Return the lines below exactly, please, from the one containing "C104: 680nF (U101/PA7, n8)" through the last one, both included, and leave out any pictures.

======== Information supplied

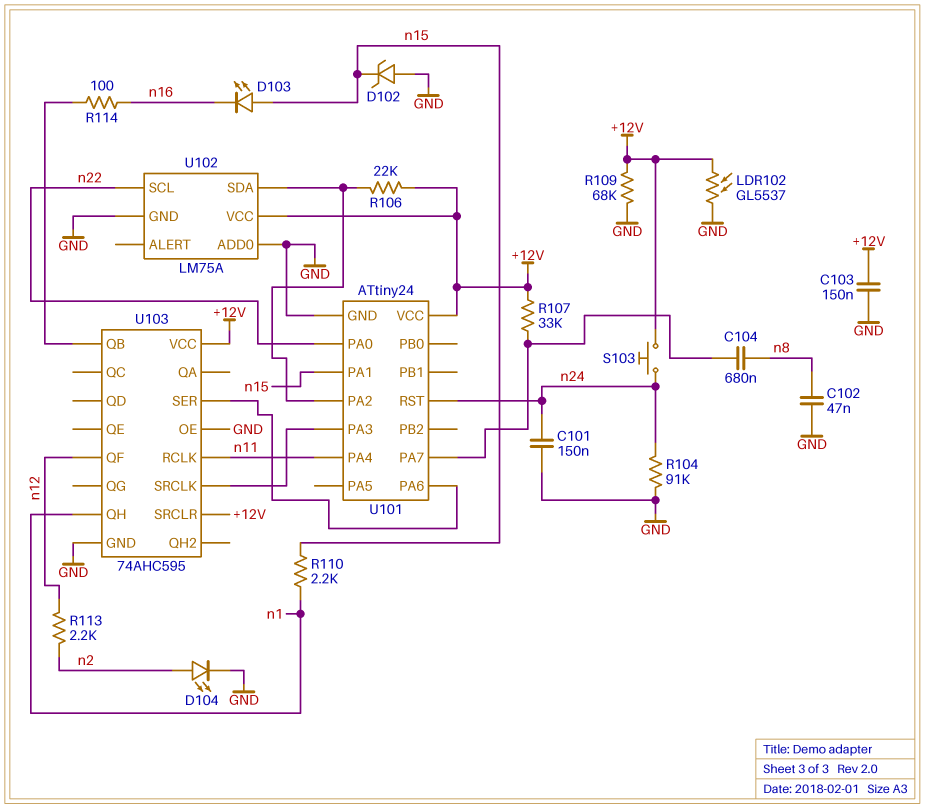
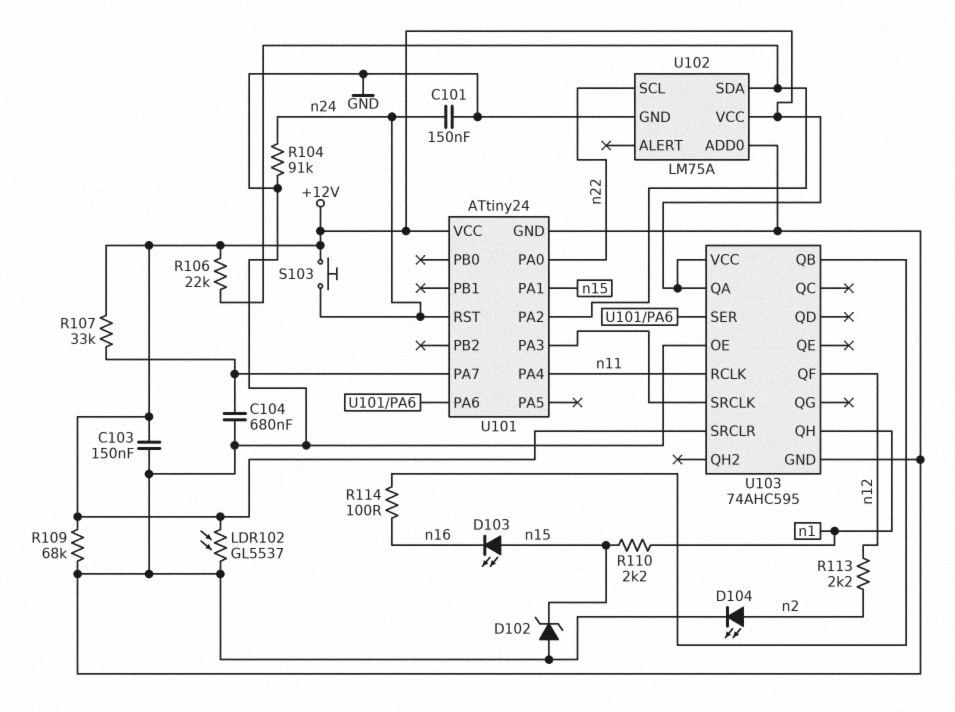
C102: 47nF (GND, n8) -> none
C104: 680nF (U101/PA7, n8) -> 680nF (GND, U101/PA7)
U103 pin QA: none -> +12V

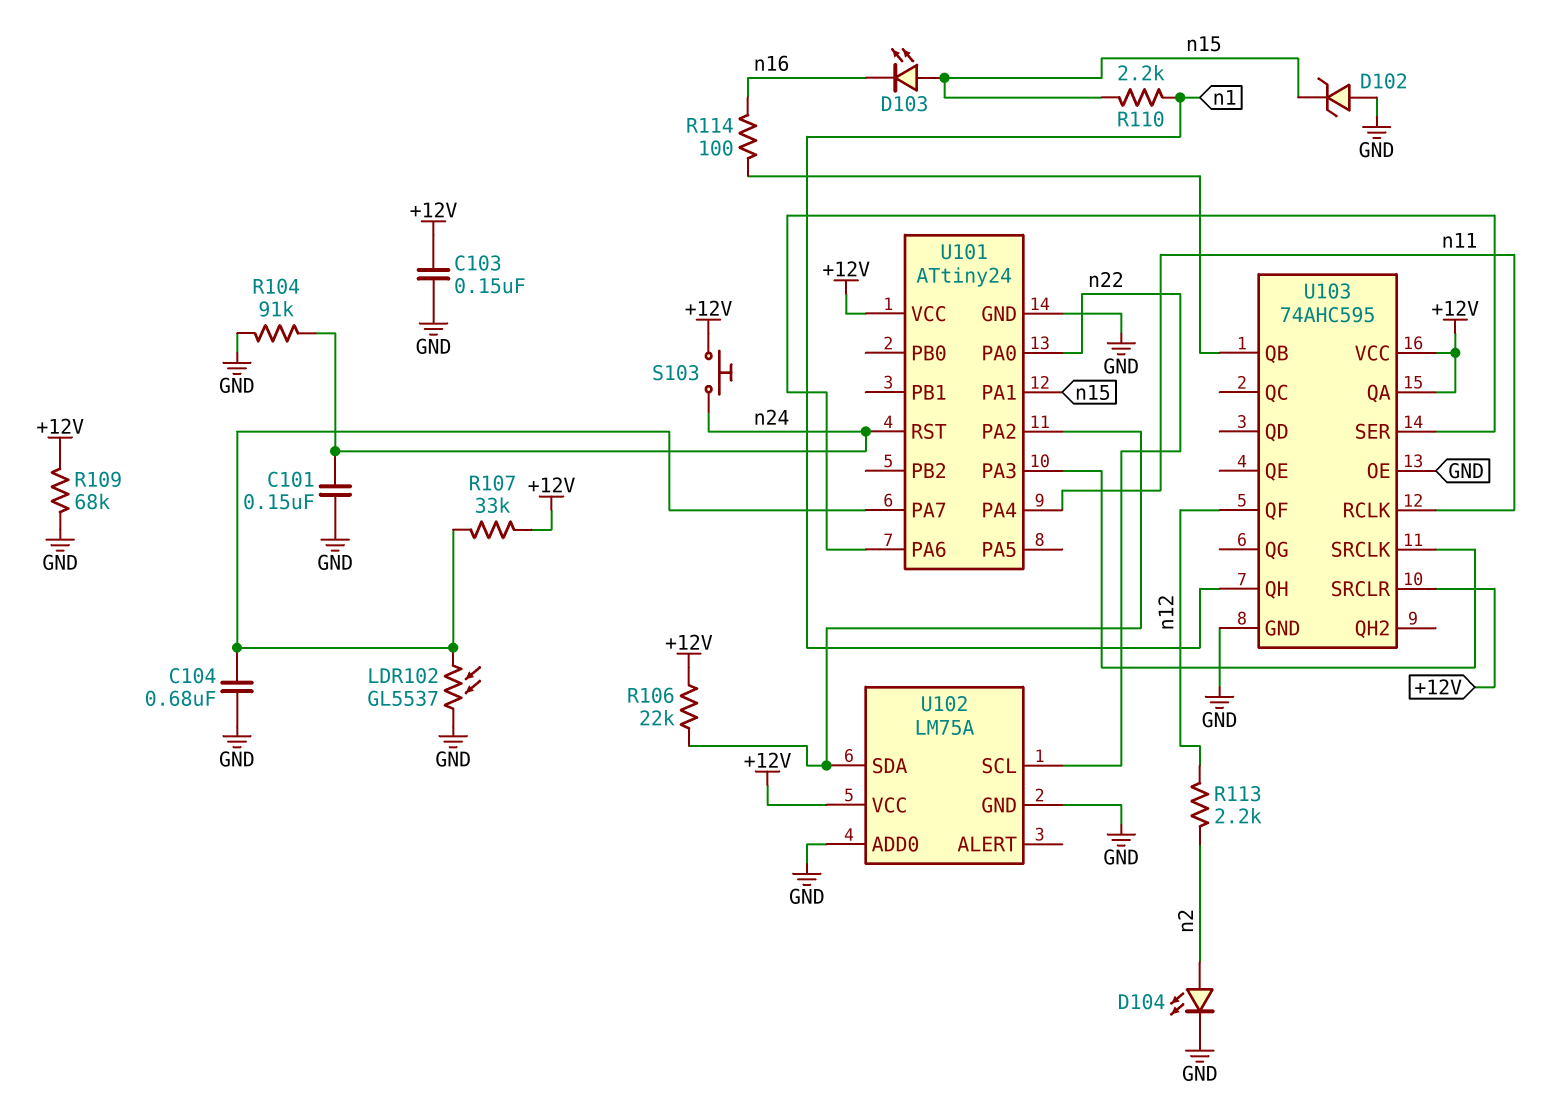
LDR102: GL5537 (+12V, GND) -> GL5537 (GND, U101/PA7)

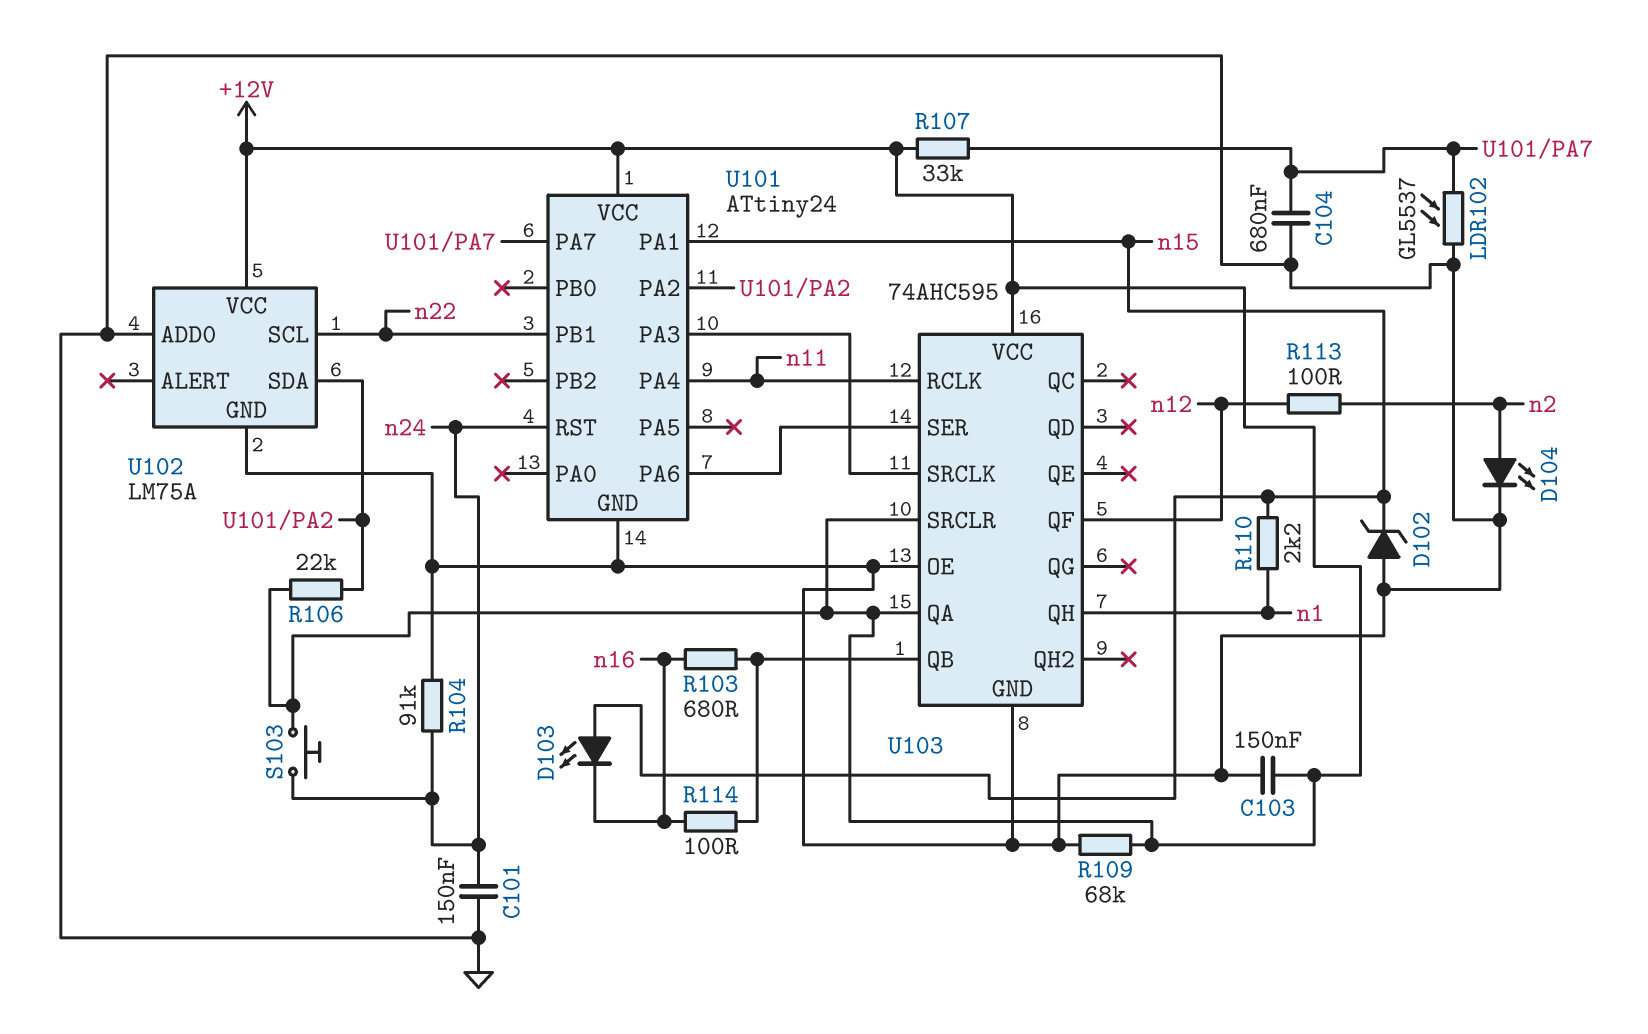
R103: none -> 680 (U103/QB, n16)
R113: 2.2k (n2, n12) -> 100 (n2, n12)
U101 pin PA0: n22 -> none
U101 pin PB1: none -> n22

================

▶ [Response to the exercise]:
C104: 680nF (U101/PA7, n8) -> 680nF (GND, U101/PA7)
U103 pin QA: none -> +12V

LDR102: GL5537 (+12V, GND) -> GL5537 (GND, U101/PA7)

R103: none -> 680 (U103/QB, n16)
R113: 2.2k (n2, n12) -> 100 (n2, n12)
U101 pin PA0: n22 -> none
U101 pin PB1: none -> n22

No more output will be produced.